Set task: Return nothing but the lines from the line containing "Give me SVG" through the last line of the records, reproduced exactly.

··· Record extracts

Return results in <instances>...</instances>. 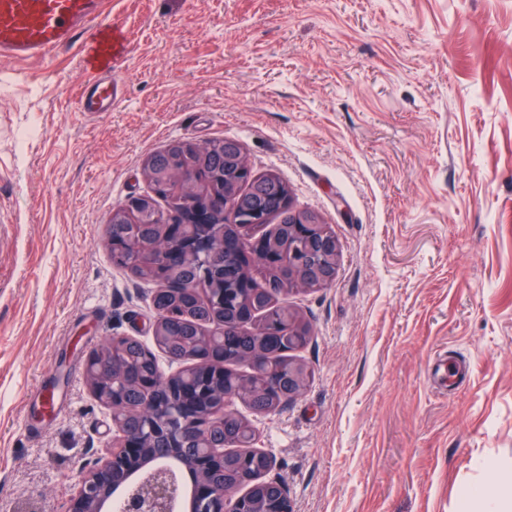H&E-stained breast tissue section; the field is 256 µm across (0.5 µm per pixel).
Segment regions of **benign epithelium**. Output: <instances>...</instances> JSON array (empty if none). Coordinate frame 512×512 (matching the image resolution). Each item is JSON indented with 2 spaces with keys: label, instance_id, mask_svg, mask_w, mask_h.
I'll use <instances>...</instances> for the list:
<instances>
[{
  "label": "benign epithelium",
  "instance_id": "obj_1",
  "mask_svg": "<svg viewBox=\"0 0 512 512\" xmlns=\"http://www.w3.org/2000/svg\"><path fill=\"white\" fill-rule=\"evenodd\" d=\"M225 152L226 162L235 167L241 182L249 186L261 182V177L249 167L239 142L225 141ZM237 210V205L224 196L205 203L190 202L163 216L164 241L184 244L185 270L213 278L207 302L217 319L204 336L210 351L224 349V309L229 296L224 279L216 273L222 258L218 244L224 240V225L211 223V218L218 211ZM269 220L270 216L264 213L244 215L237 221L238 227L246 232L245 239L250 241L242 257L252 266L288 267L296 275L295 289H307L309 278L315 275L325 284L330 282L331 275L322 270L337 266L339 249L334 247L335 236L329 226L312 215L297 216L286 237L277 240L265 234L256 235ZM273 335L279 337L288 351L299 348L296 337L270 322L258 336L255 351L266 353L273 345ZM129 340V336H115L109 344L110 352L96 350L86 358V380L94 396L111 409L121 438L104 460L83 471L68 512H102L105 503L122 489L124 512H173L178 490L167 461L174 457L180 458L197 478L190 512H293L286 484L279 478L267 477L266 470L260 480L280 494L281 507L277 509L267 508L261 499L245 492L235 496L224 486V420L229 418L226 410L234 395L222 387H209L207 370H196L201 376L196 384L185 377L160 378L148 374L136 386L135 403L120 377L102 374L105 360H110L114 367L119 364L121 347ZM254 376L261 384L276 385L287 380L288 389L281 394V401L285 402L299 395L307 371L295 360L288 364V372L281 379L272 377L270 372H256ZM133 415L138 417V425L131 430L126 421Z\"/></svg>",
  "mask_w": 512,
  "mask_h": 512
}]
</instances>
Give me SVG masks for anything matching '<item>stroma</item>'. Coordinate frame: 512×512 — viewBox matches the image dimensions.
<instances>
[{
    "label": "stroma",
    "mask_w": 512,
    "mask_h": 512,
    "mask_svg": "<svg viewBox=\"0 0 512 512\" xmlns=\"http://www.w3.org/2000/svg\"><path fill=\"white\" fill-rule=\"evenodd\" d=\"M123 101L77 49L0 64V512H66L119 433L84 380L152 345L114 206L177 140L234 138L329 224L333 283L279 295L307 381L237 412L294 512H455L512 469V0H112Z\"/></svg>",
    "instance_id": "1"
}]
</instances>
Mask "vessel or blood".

······

Answer in full:
Give me SVG masks for anything matching '<item>stroma</item>'. Coordinate frame: 512×512 — viewBox matches the image dimensions.
<instances>
[{
    "label": "stroma",
    "mask_w": 512,
    "mask_h": 512,
    "mask_svg": "<svg viewBox=\"0 0 512 512\" xmlns=\"http://www.w3.org/2000/svg\"><path fill=\"white\" fill-rule=\"evenodd\" d=\"M123 101L77 49L0 64V512H66L119 433L84 380L152 345L114 206L177 140L234 138L329 224L333 283L279 295L307 381L237 412L294 512H455L512 469V0H112Z\"/></svg>",
    "instance_id": "1"
}]
</instances>
Mask "vessel or blood".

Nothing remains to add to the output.